» **Supplied data**:
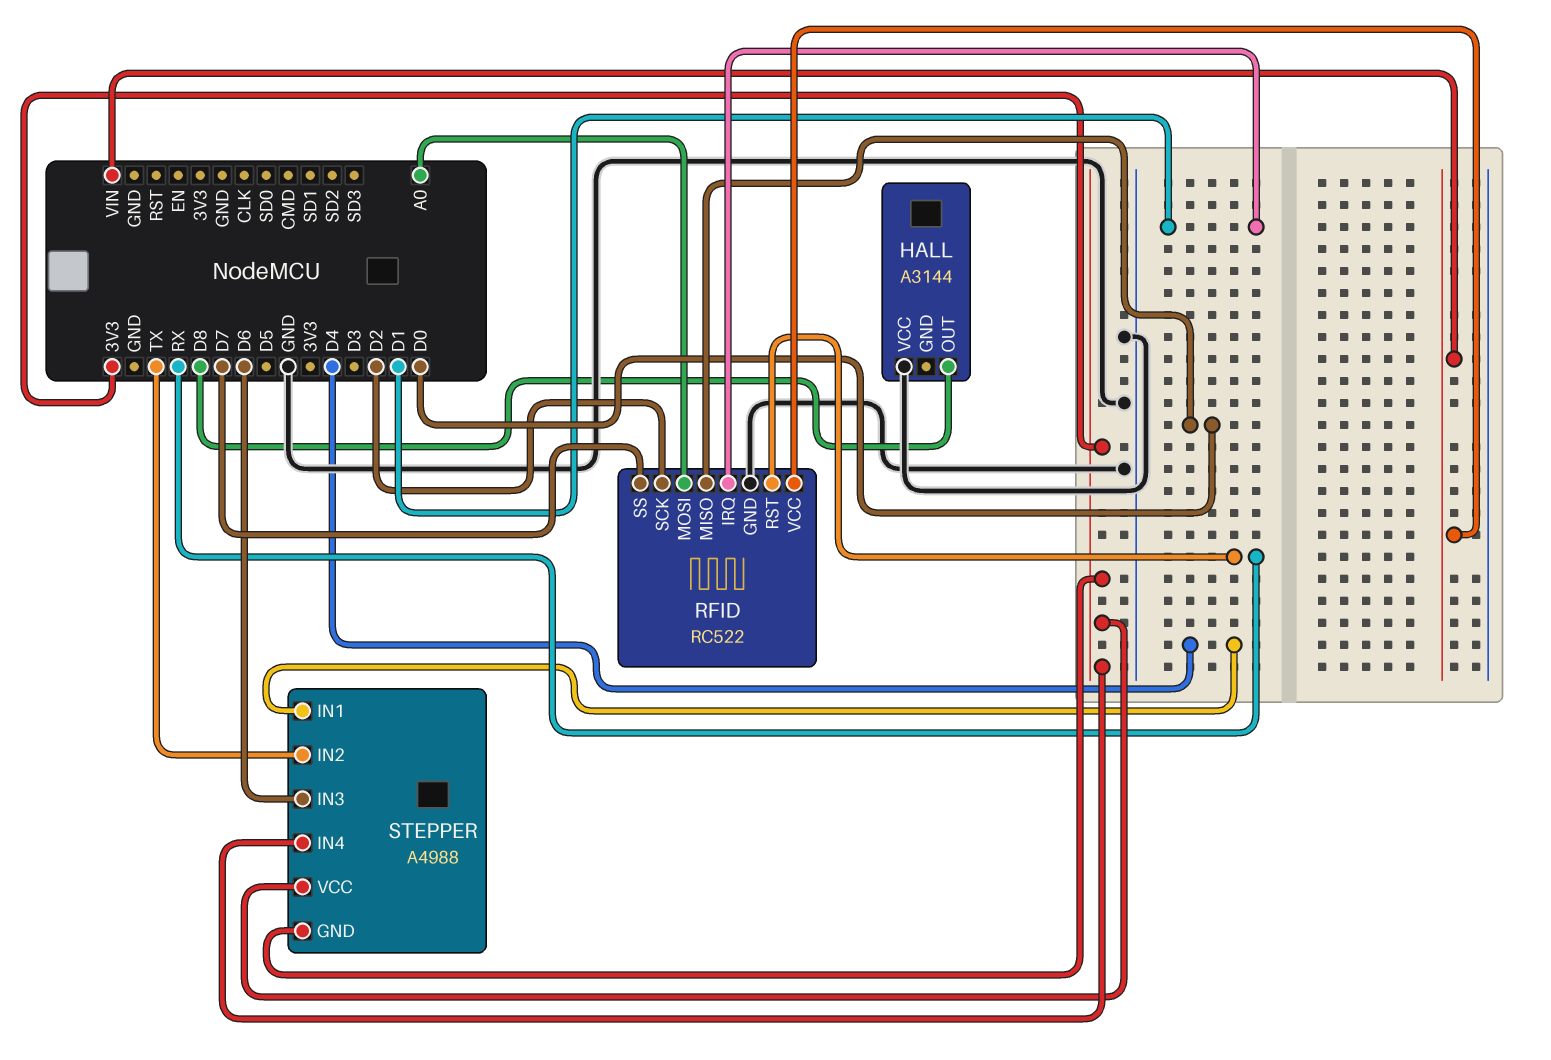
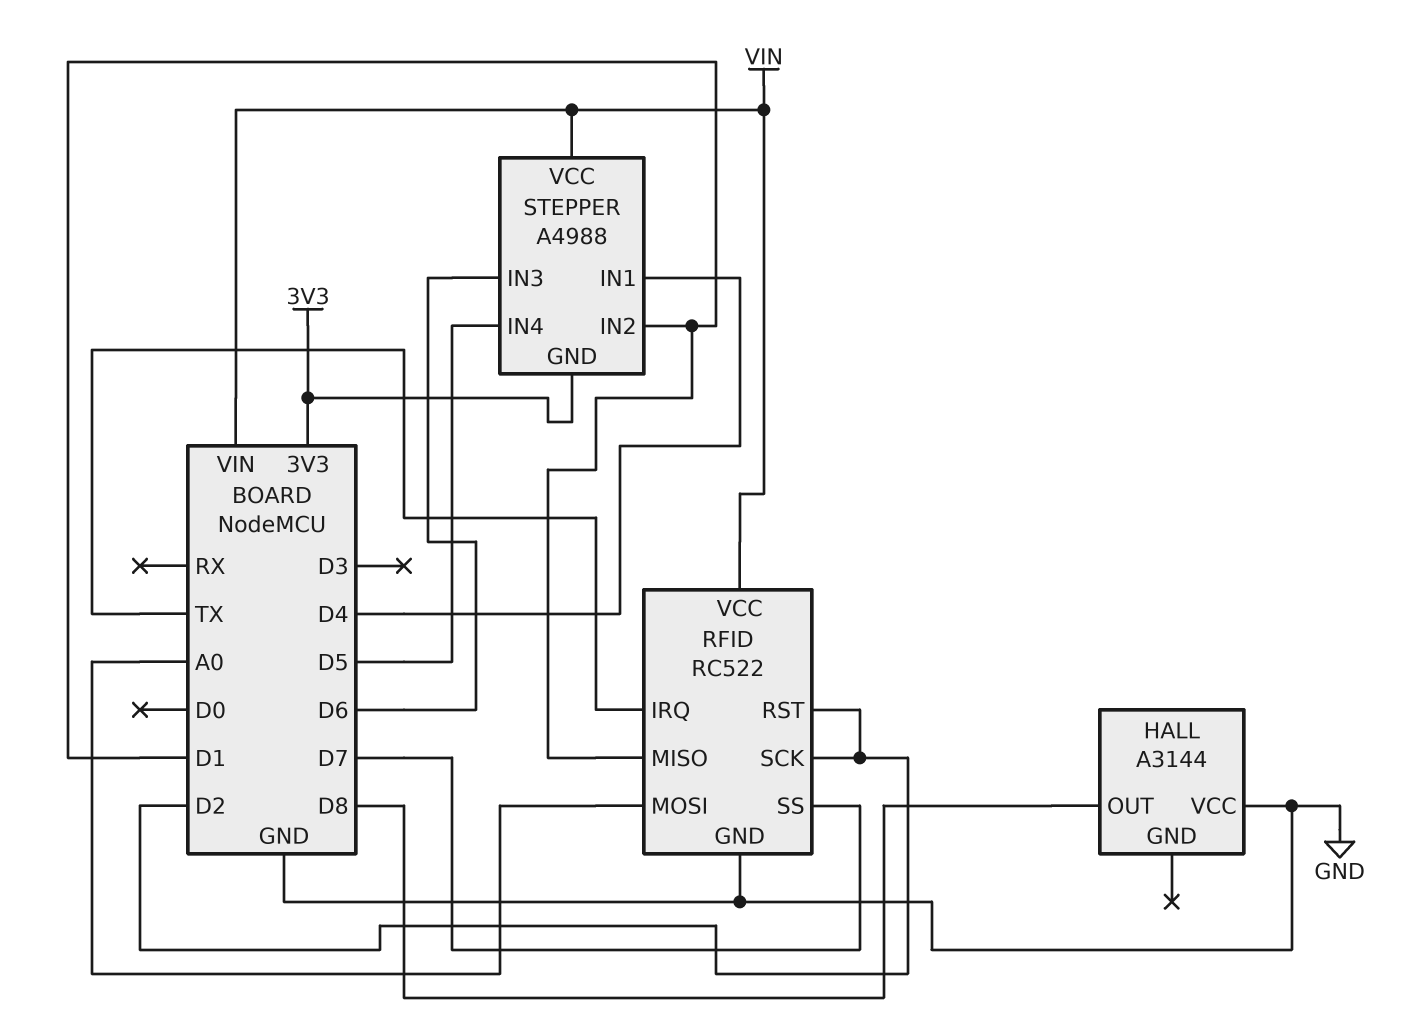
RFID pin IRQ: D1 -> TX
RFID pin MISO: D0 -> D1
RFID pin RST: RX -> D2
STEPPER pin IN2: TX -> D1
STEPPER pin IN4: 3V3 -> D5
STEPPER pin VCC: 3V3 -> VIN

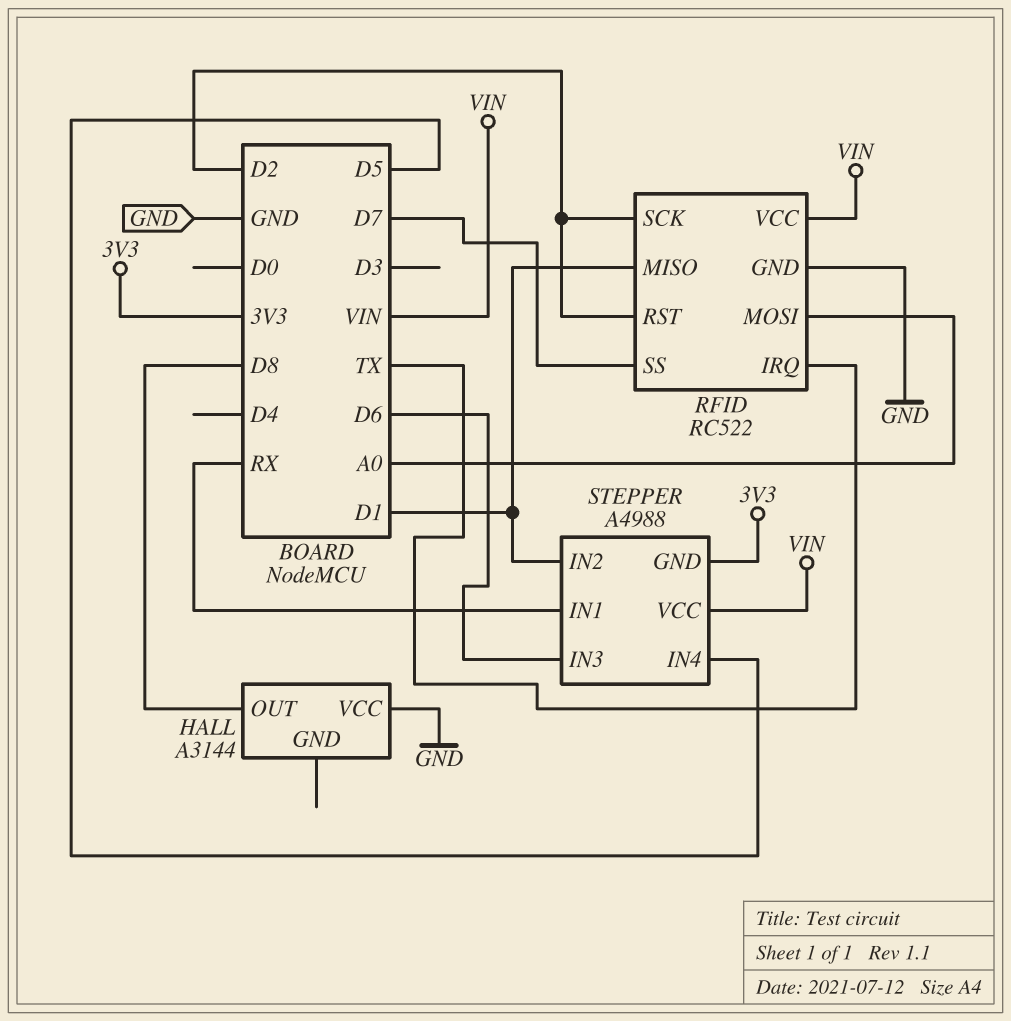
STEPPER pin IN1: D4 -> RX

» **What is required**:
Output all the material above exactly once more, leaving every picture out.

» **Answer box**:
RFID pin IRQ: D1 -> TX
RFID pin MISO: D0 -> D1
RFID pin RST: RX -> D2
STEPPER pin IN2: TX -> D1
STEPPER pin IN4: 3V3 -> D5
STEPPER pin VCC: 3V3 -> VIN

STEPPER pin IN1: D4 -> RX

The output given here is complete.